Exercise description: What follows is a set of records, each of which is to be written out exactly.

Data under study:
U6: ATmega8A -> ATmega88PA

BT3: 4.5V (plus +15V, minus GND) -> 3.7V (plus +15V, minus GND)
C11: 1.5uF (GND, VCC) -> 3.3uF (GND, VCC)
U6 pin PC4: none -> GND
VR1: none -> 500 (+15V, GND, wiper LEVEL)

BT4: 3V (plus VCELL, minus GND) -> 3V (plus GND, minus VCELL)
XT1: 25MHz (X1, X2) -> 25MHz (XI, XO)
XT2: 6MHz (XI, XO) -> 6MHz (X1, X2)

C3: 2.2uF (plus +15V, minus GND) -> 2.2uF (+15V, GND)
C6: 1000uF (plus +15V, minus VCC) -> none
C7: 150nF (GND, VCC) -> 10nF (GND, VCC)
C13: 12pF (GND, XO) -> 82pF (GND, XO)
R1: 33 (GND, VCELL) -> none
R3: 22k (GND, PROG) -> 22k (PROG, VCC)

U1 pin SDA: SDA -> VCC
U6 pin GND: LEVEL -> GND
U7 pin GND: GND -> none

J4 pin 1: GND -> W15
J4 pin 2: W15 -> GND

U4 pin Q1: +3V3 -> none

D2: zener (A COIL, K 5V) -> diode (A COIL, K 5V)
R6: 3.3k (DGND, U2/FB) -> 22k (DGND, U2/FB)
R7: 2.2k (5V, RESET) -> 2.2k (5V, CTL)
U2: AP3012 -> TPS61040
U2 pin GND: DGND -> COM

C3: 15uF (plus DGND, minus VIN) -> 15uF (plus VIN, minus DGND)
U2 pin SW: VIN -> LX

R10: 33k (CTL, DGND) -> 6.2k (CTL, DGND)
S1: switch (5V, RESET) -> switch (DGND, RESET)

Exercise response:
U6: ATmega8A -> ATmega88PA

BT3: 4.5V (plus +15V, minus GND) -> 3.7V (plus +15V, minus GND)
C11: 1.5uF (GND, VCC) -> 3.3uF (GND, VCC)
U6 pin PC4: none -> GND
VR1: none -> 500 (+15V, GND, wiper LEVEL)

BT4: 3V (plus VCELL, minus GND) -> 3V (plus GND, minus VCELL)
XT1: 25MHz (X1, X2) -> 25MHz (XI, XO)
XT2: 6MHz (XI, XO) -> 6MHz (X1, X2)

C3: 2.2uF (plus +15V, minus GND) -> 2.2uF (+15V, GND)
C6: 1000uF (plus +15V, minus VCC) -> none
C7: 150nF (GND, VCC) -> 10nF (GND, VCC)
C13: 12pF (GND, XO) -> 82pF (GND, XO)
R1: 33 (GND, VCELL) -> none
R3: 22k (GND, PROG) -> 22k (PROG, VCC)

U1 pin SDA: SDA -> VCC
U6 pin GND: LEVEL -> GND
U7 pin GND: GND -> none

J4 pin 1: GND -> W15
J4 pin 2: W15 -> GND

U4 pin Q1: +3V3 -> none

D2: zener (A COIL, K 5V) -> diode (A COIL, K 5V)
R6: 3.3k (DGND, U2/FB) -> 22k (DGND, U2/FB)
R7: 2.2k (5V, RESET) -> 2.2k (5V, CTL)
U2: AP3012 -> TPS61040
U2 pin GND: DGND -> COM

C3: 15uF (plus DGND, minus VIN) -> 15uF (plus VIN, minus DGND)
U2 pin SW: VIN -> LX

R10: 33k (CTL, DGND) -> 6.2k (CTL, DGND)
S1: switch (5V, RESET) -> switch (DGND, RESET)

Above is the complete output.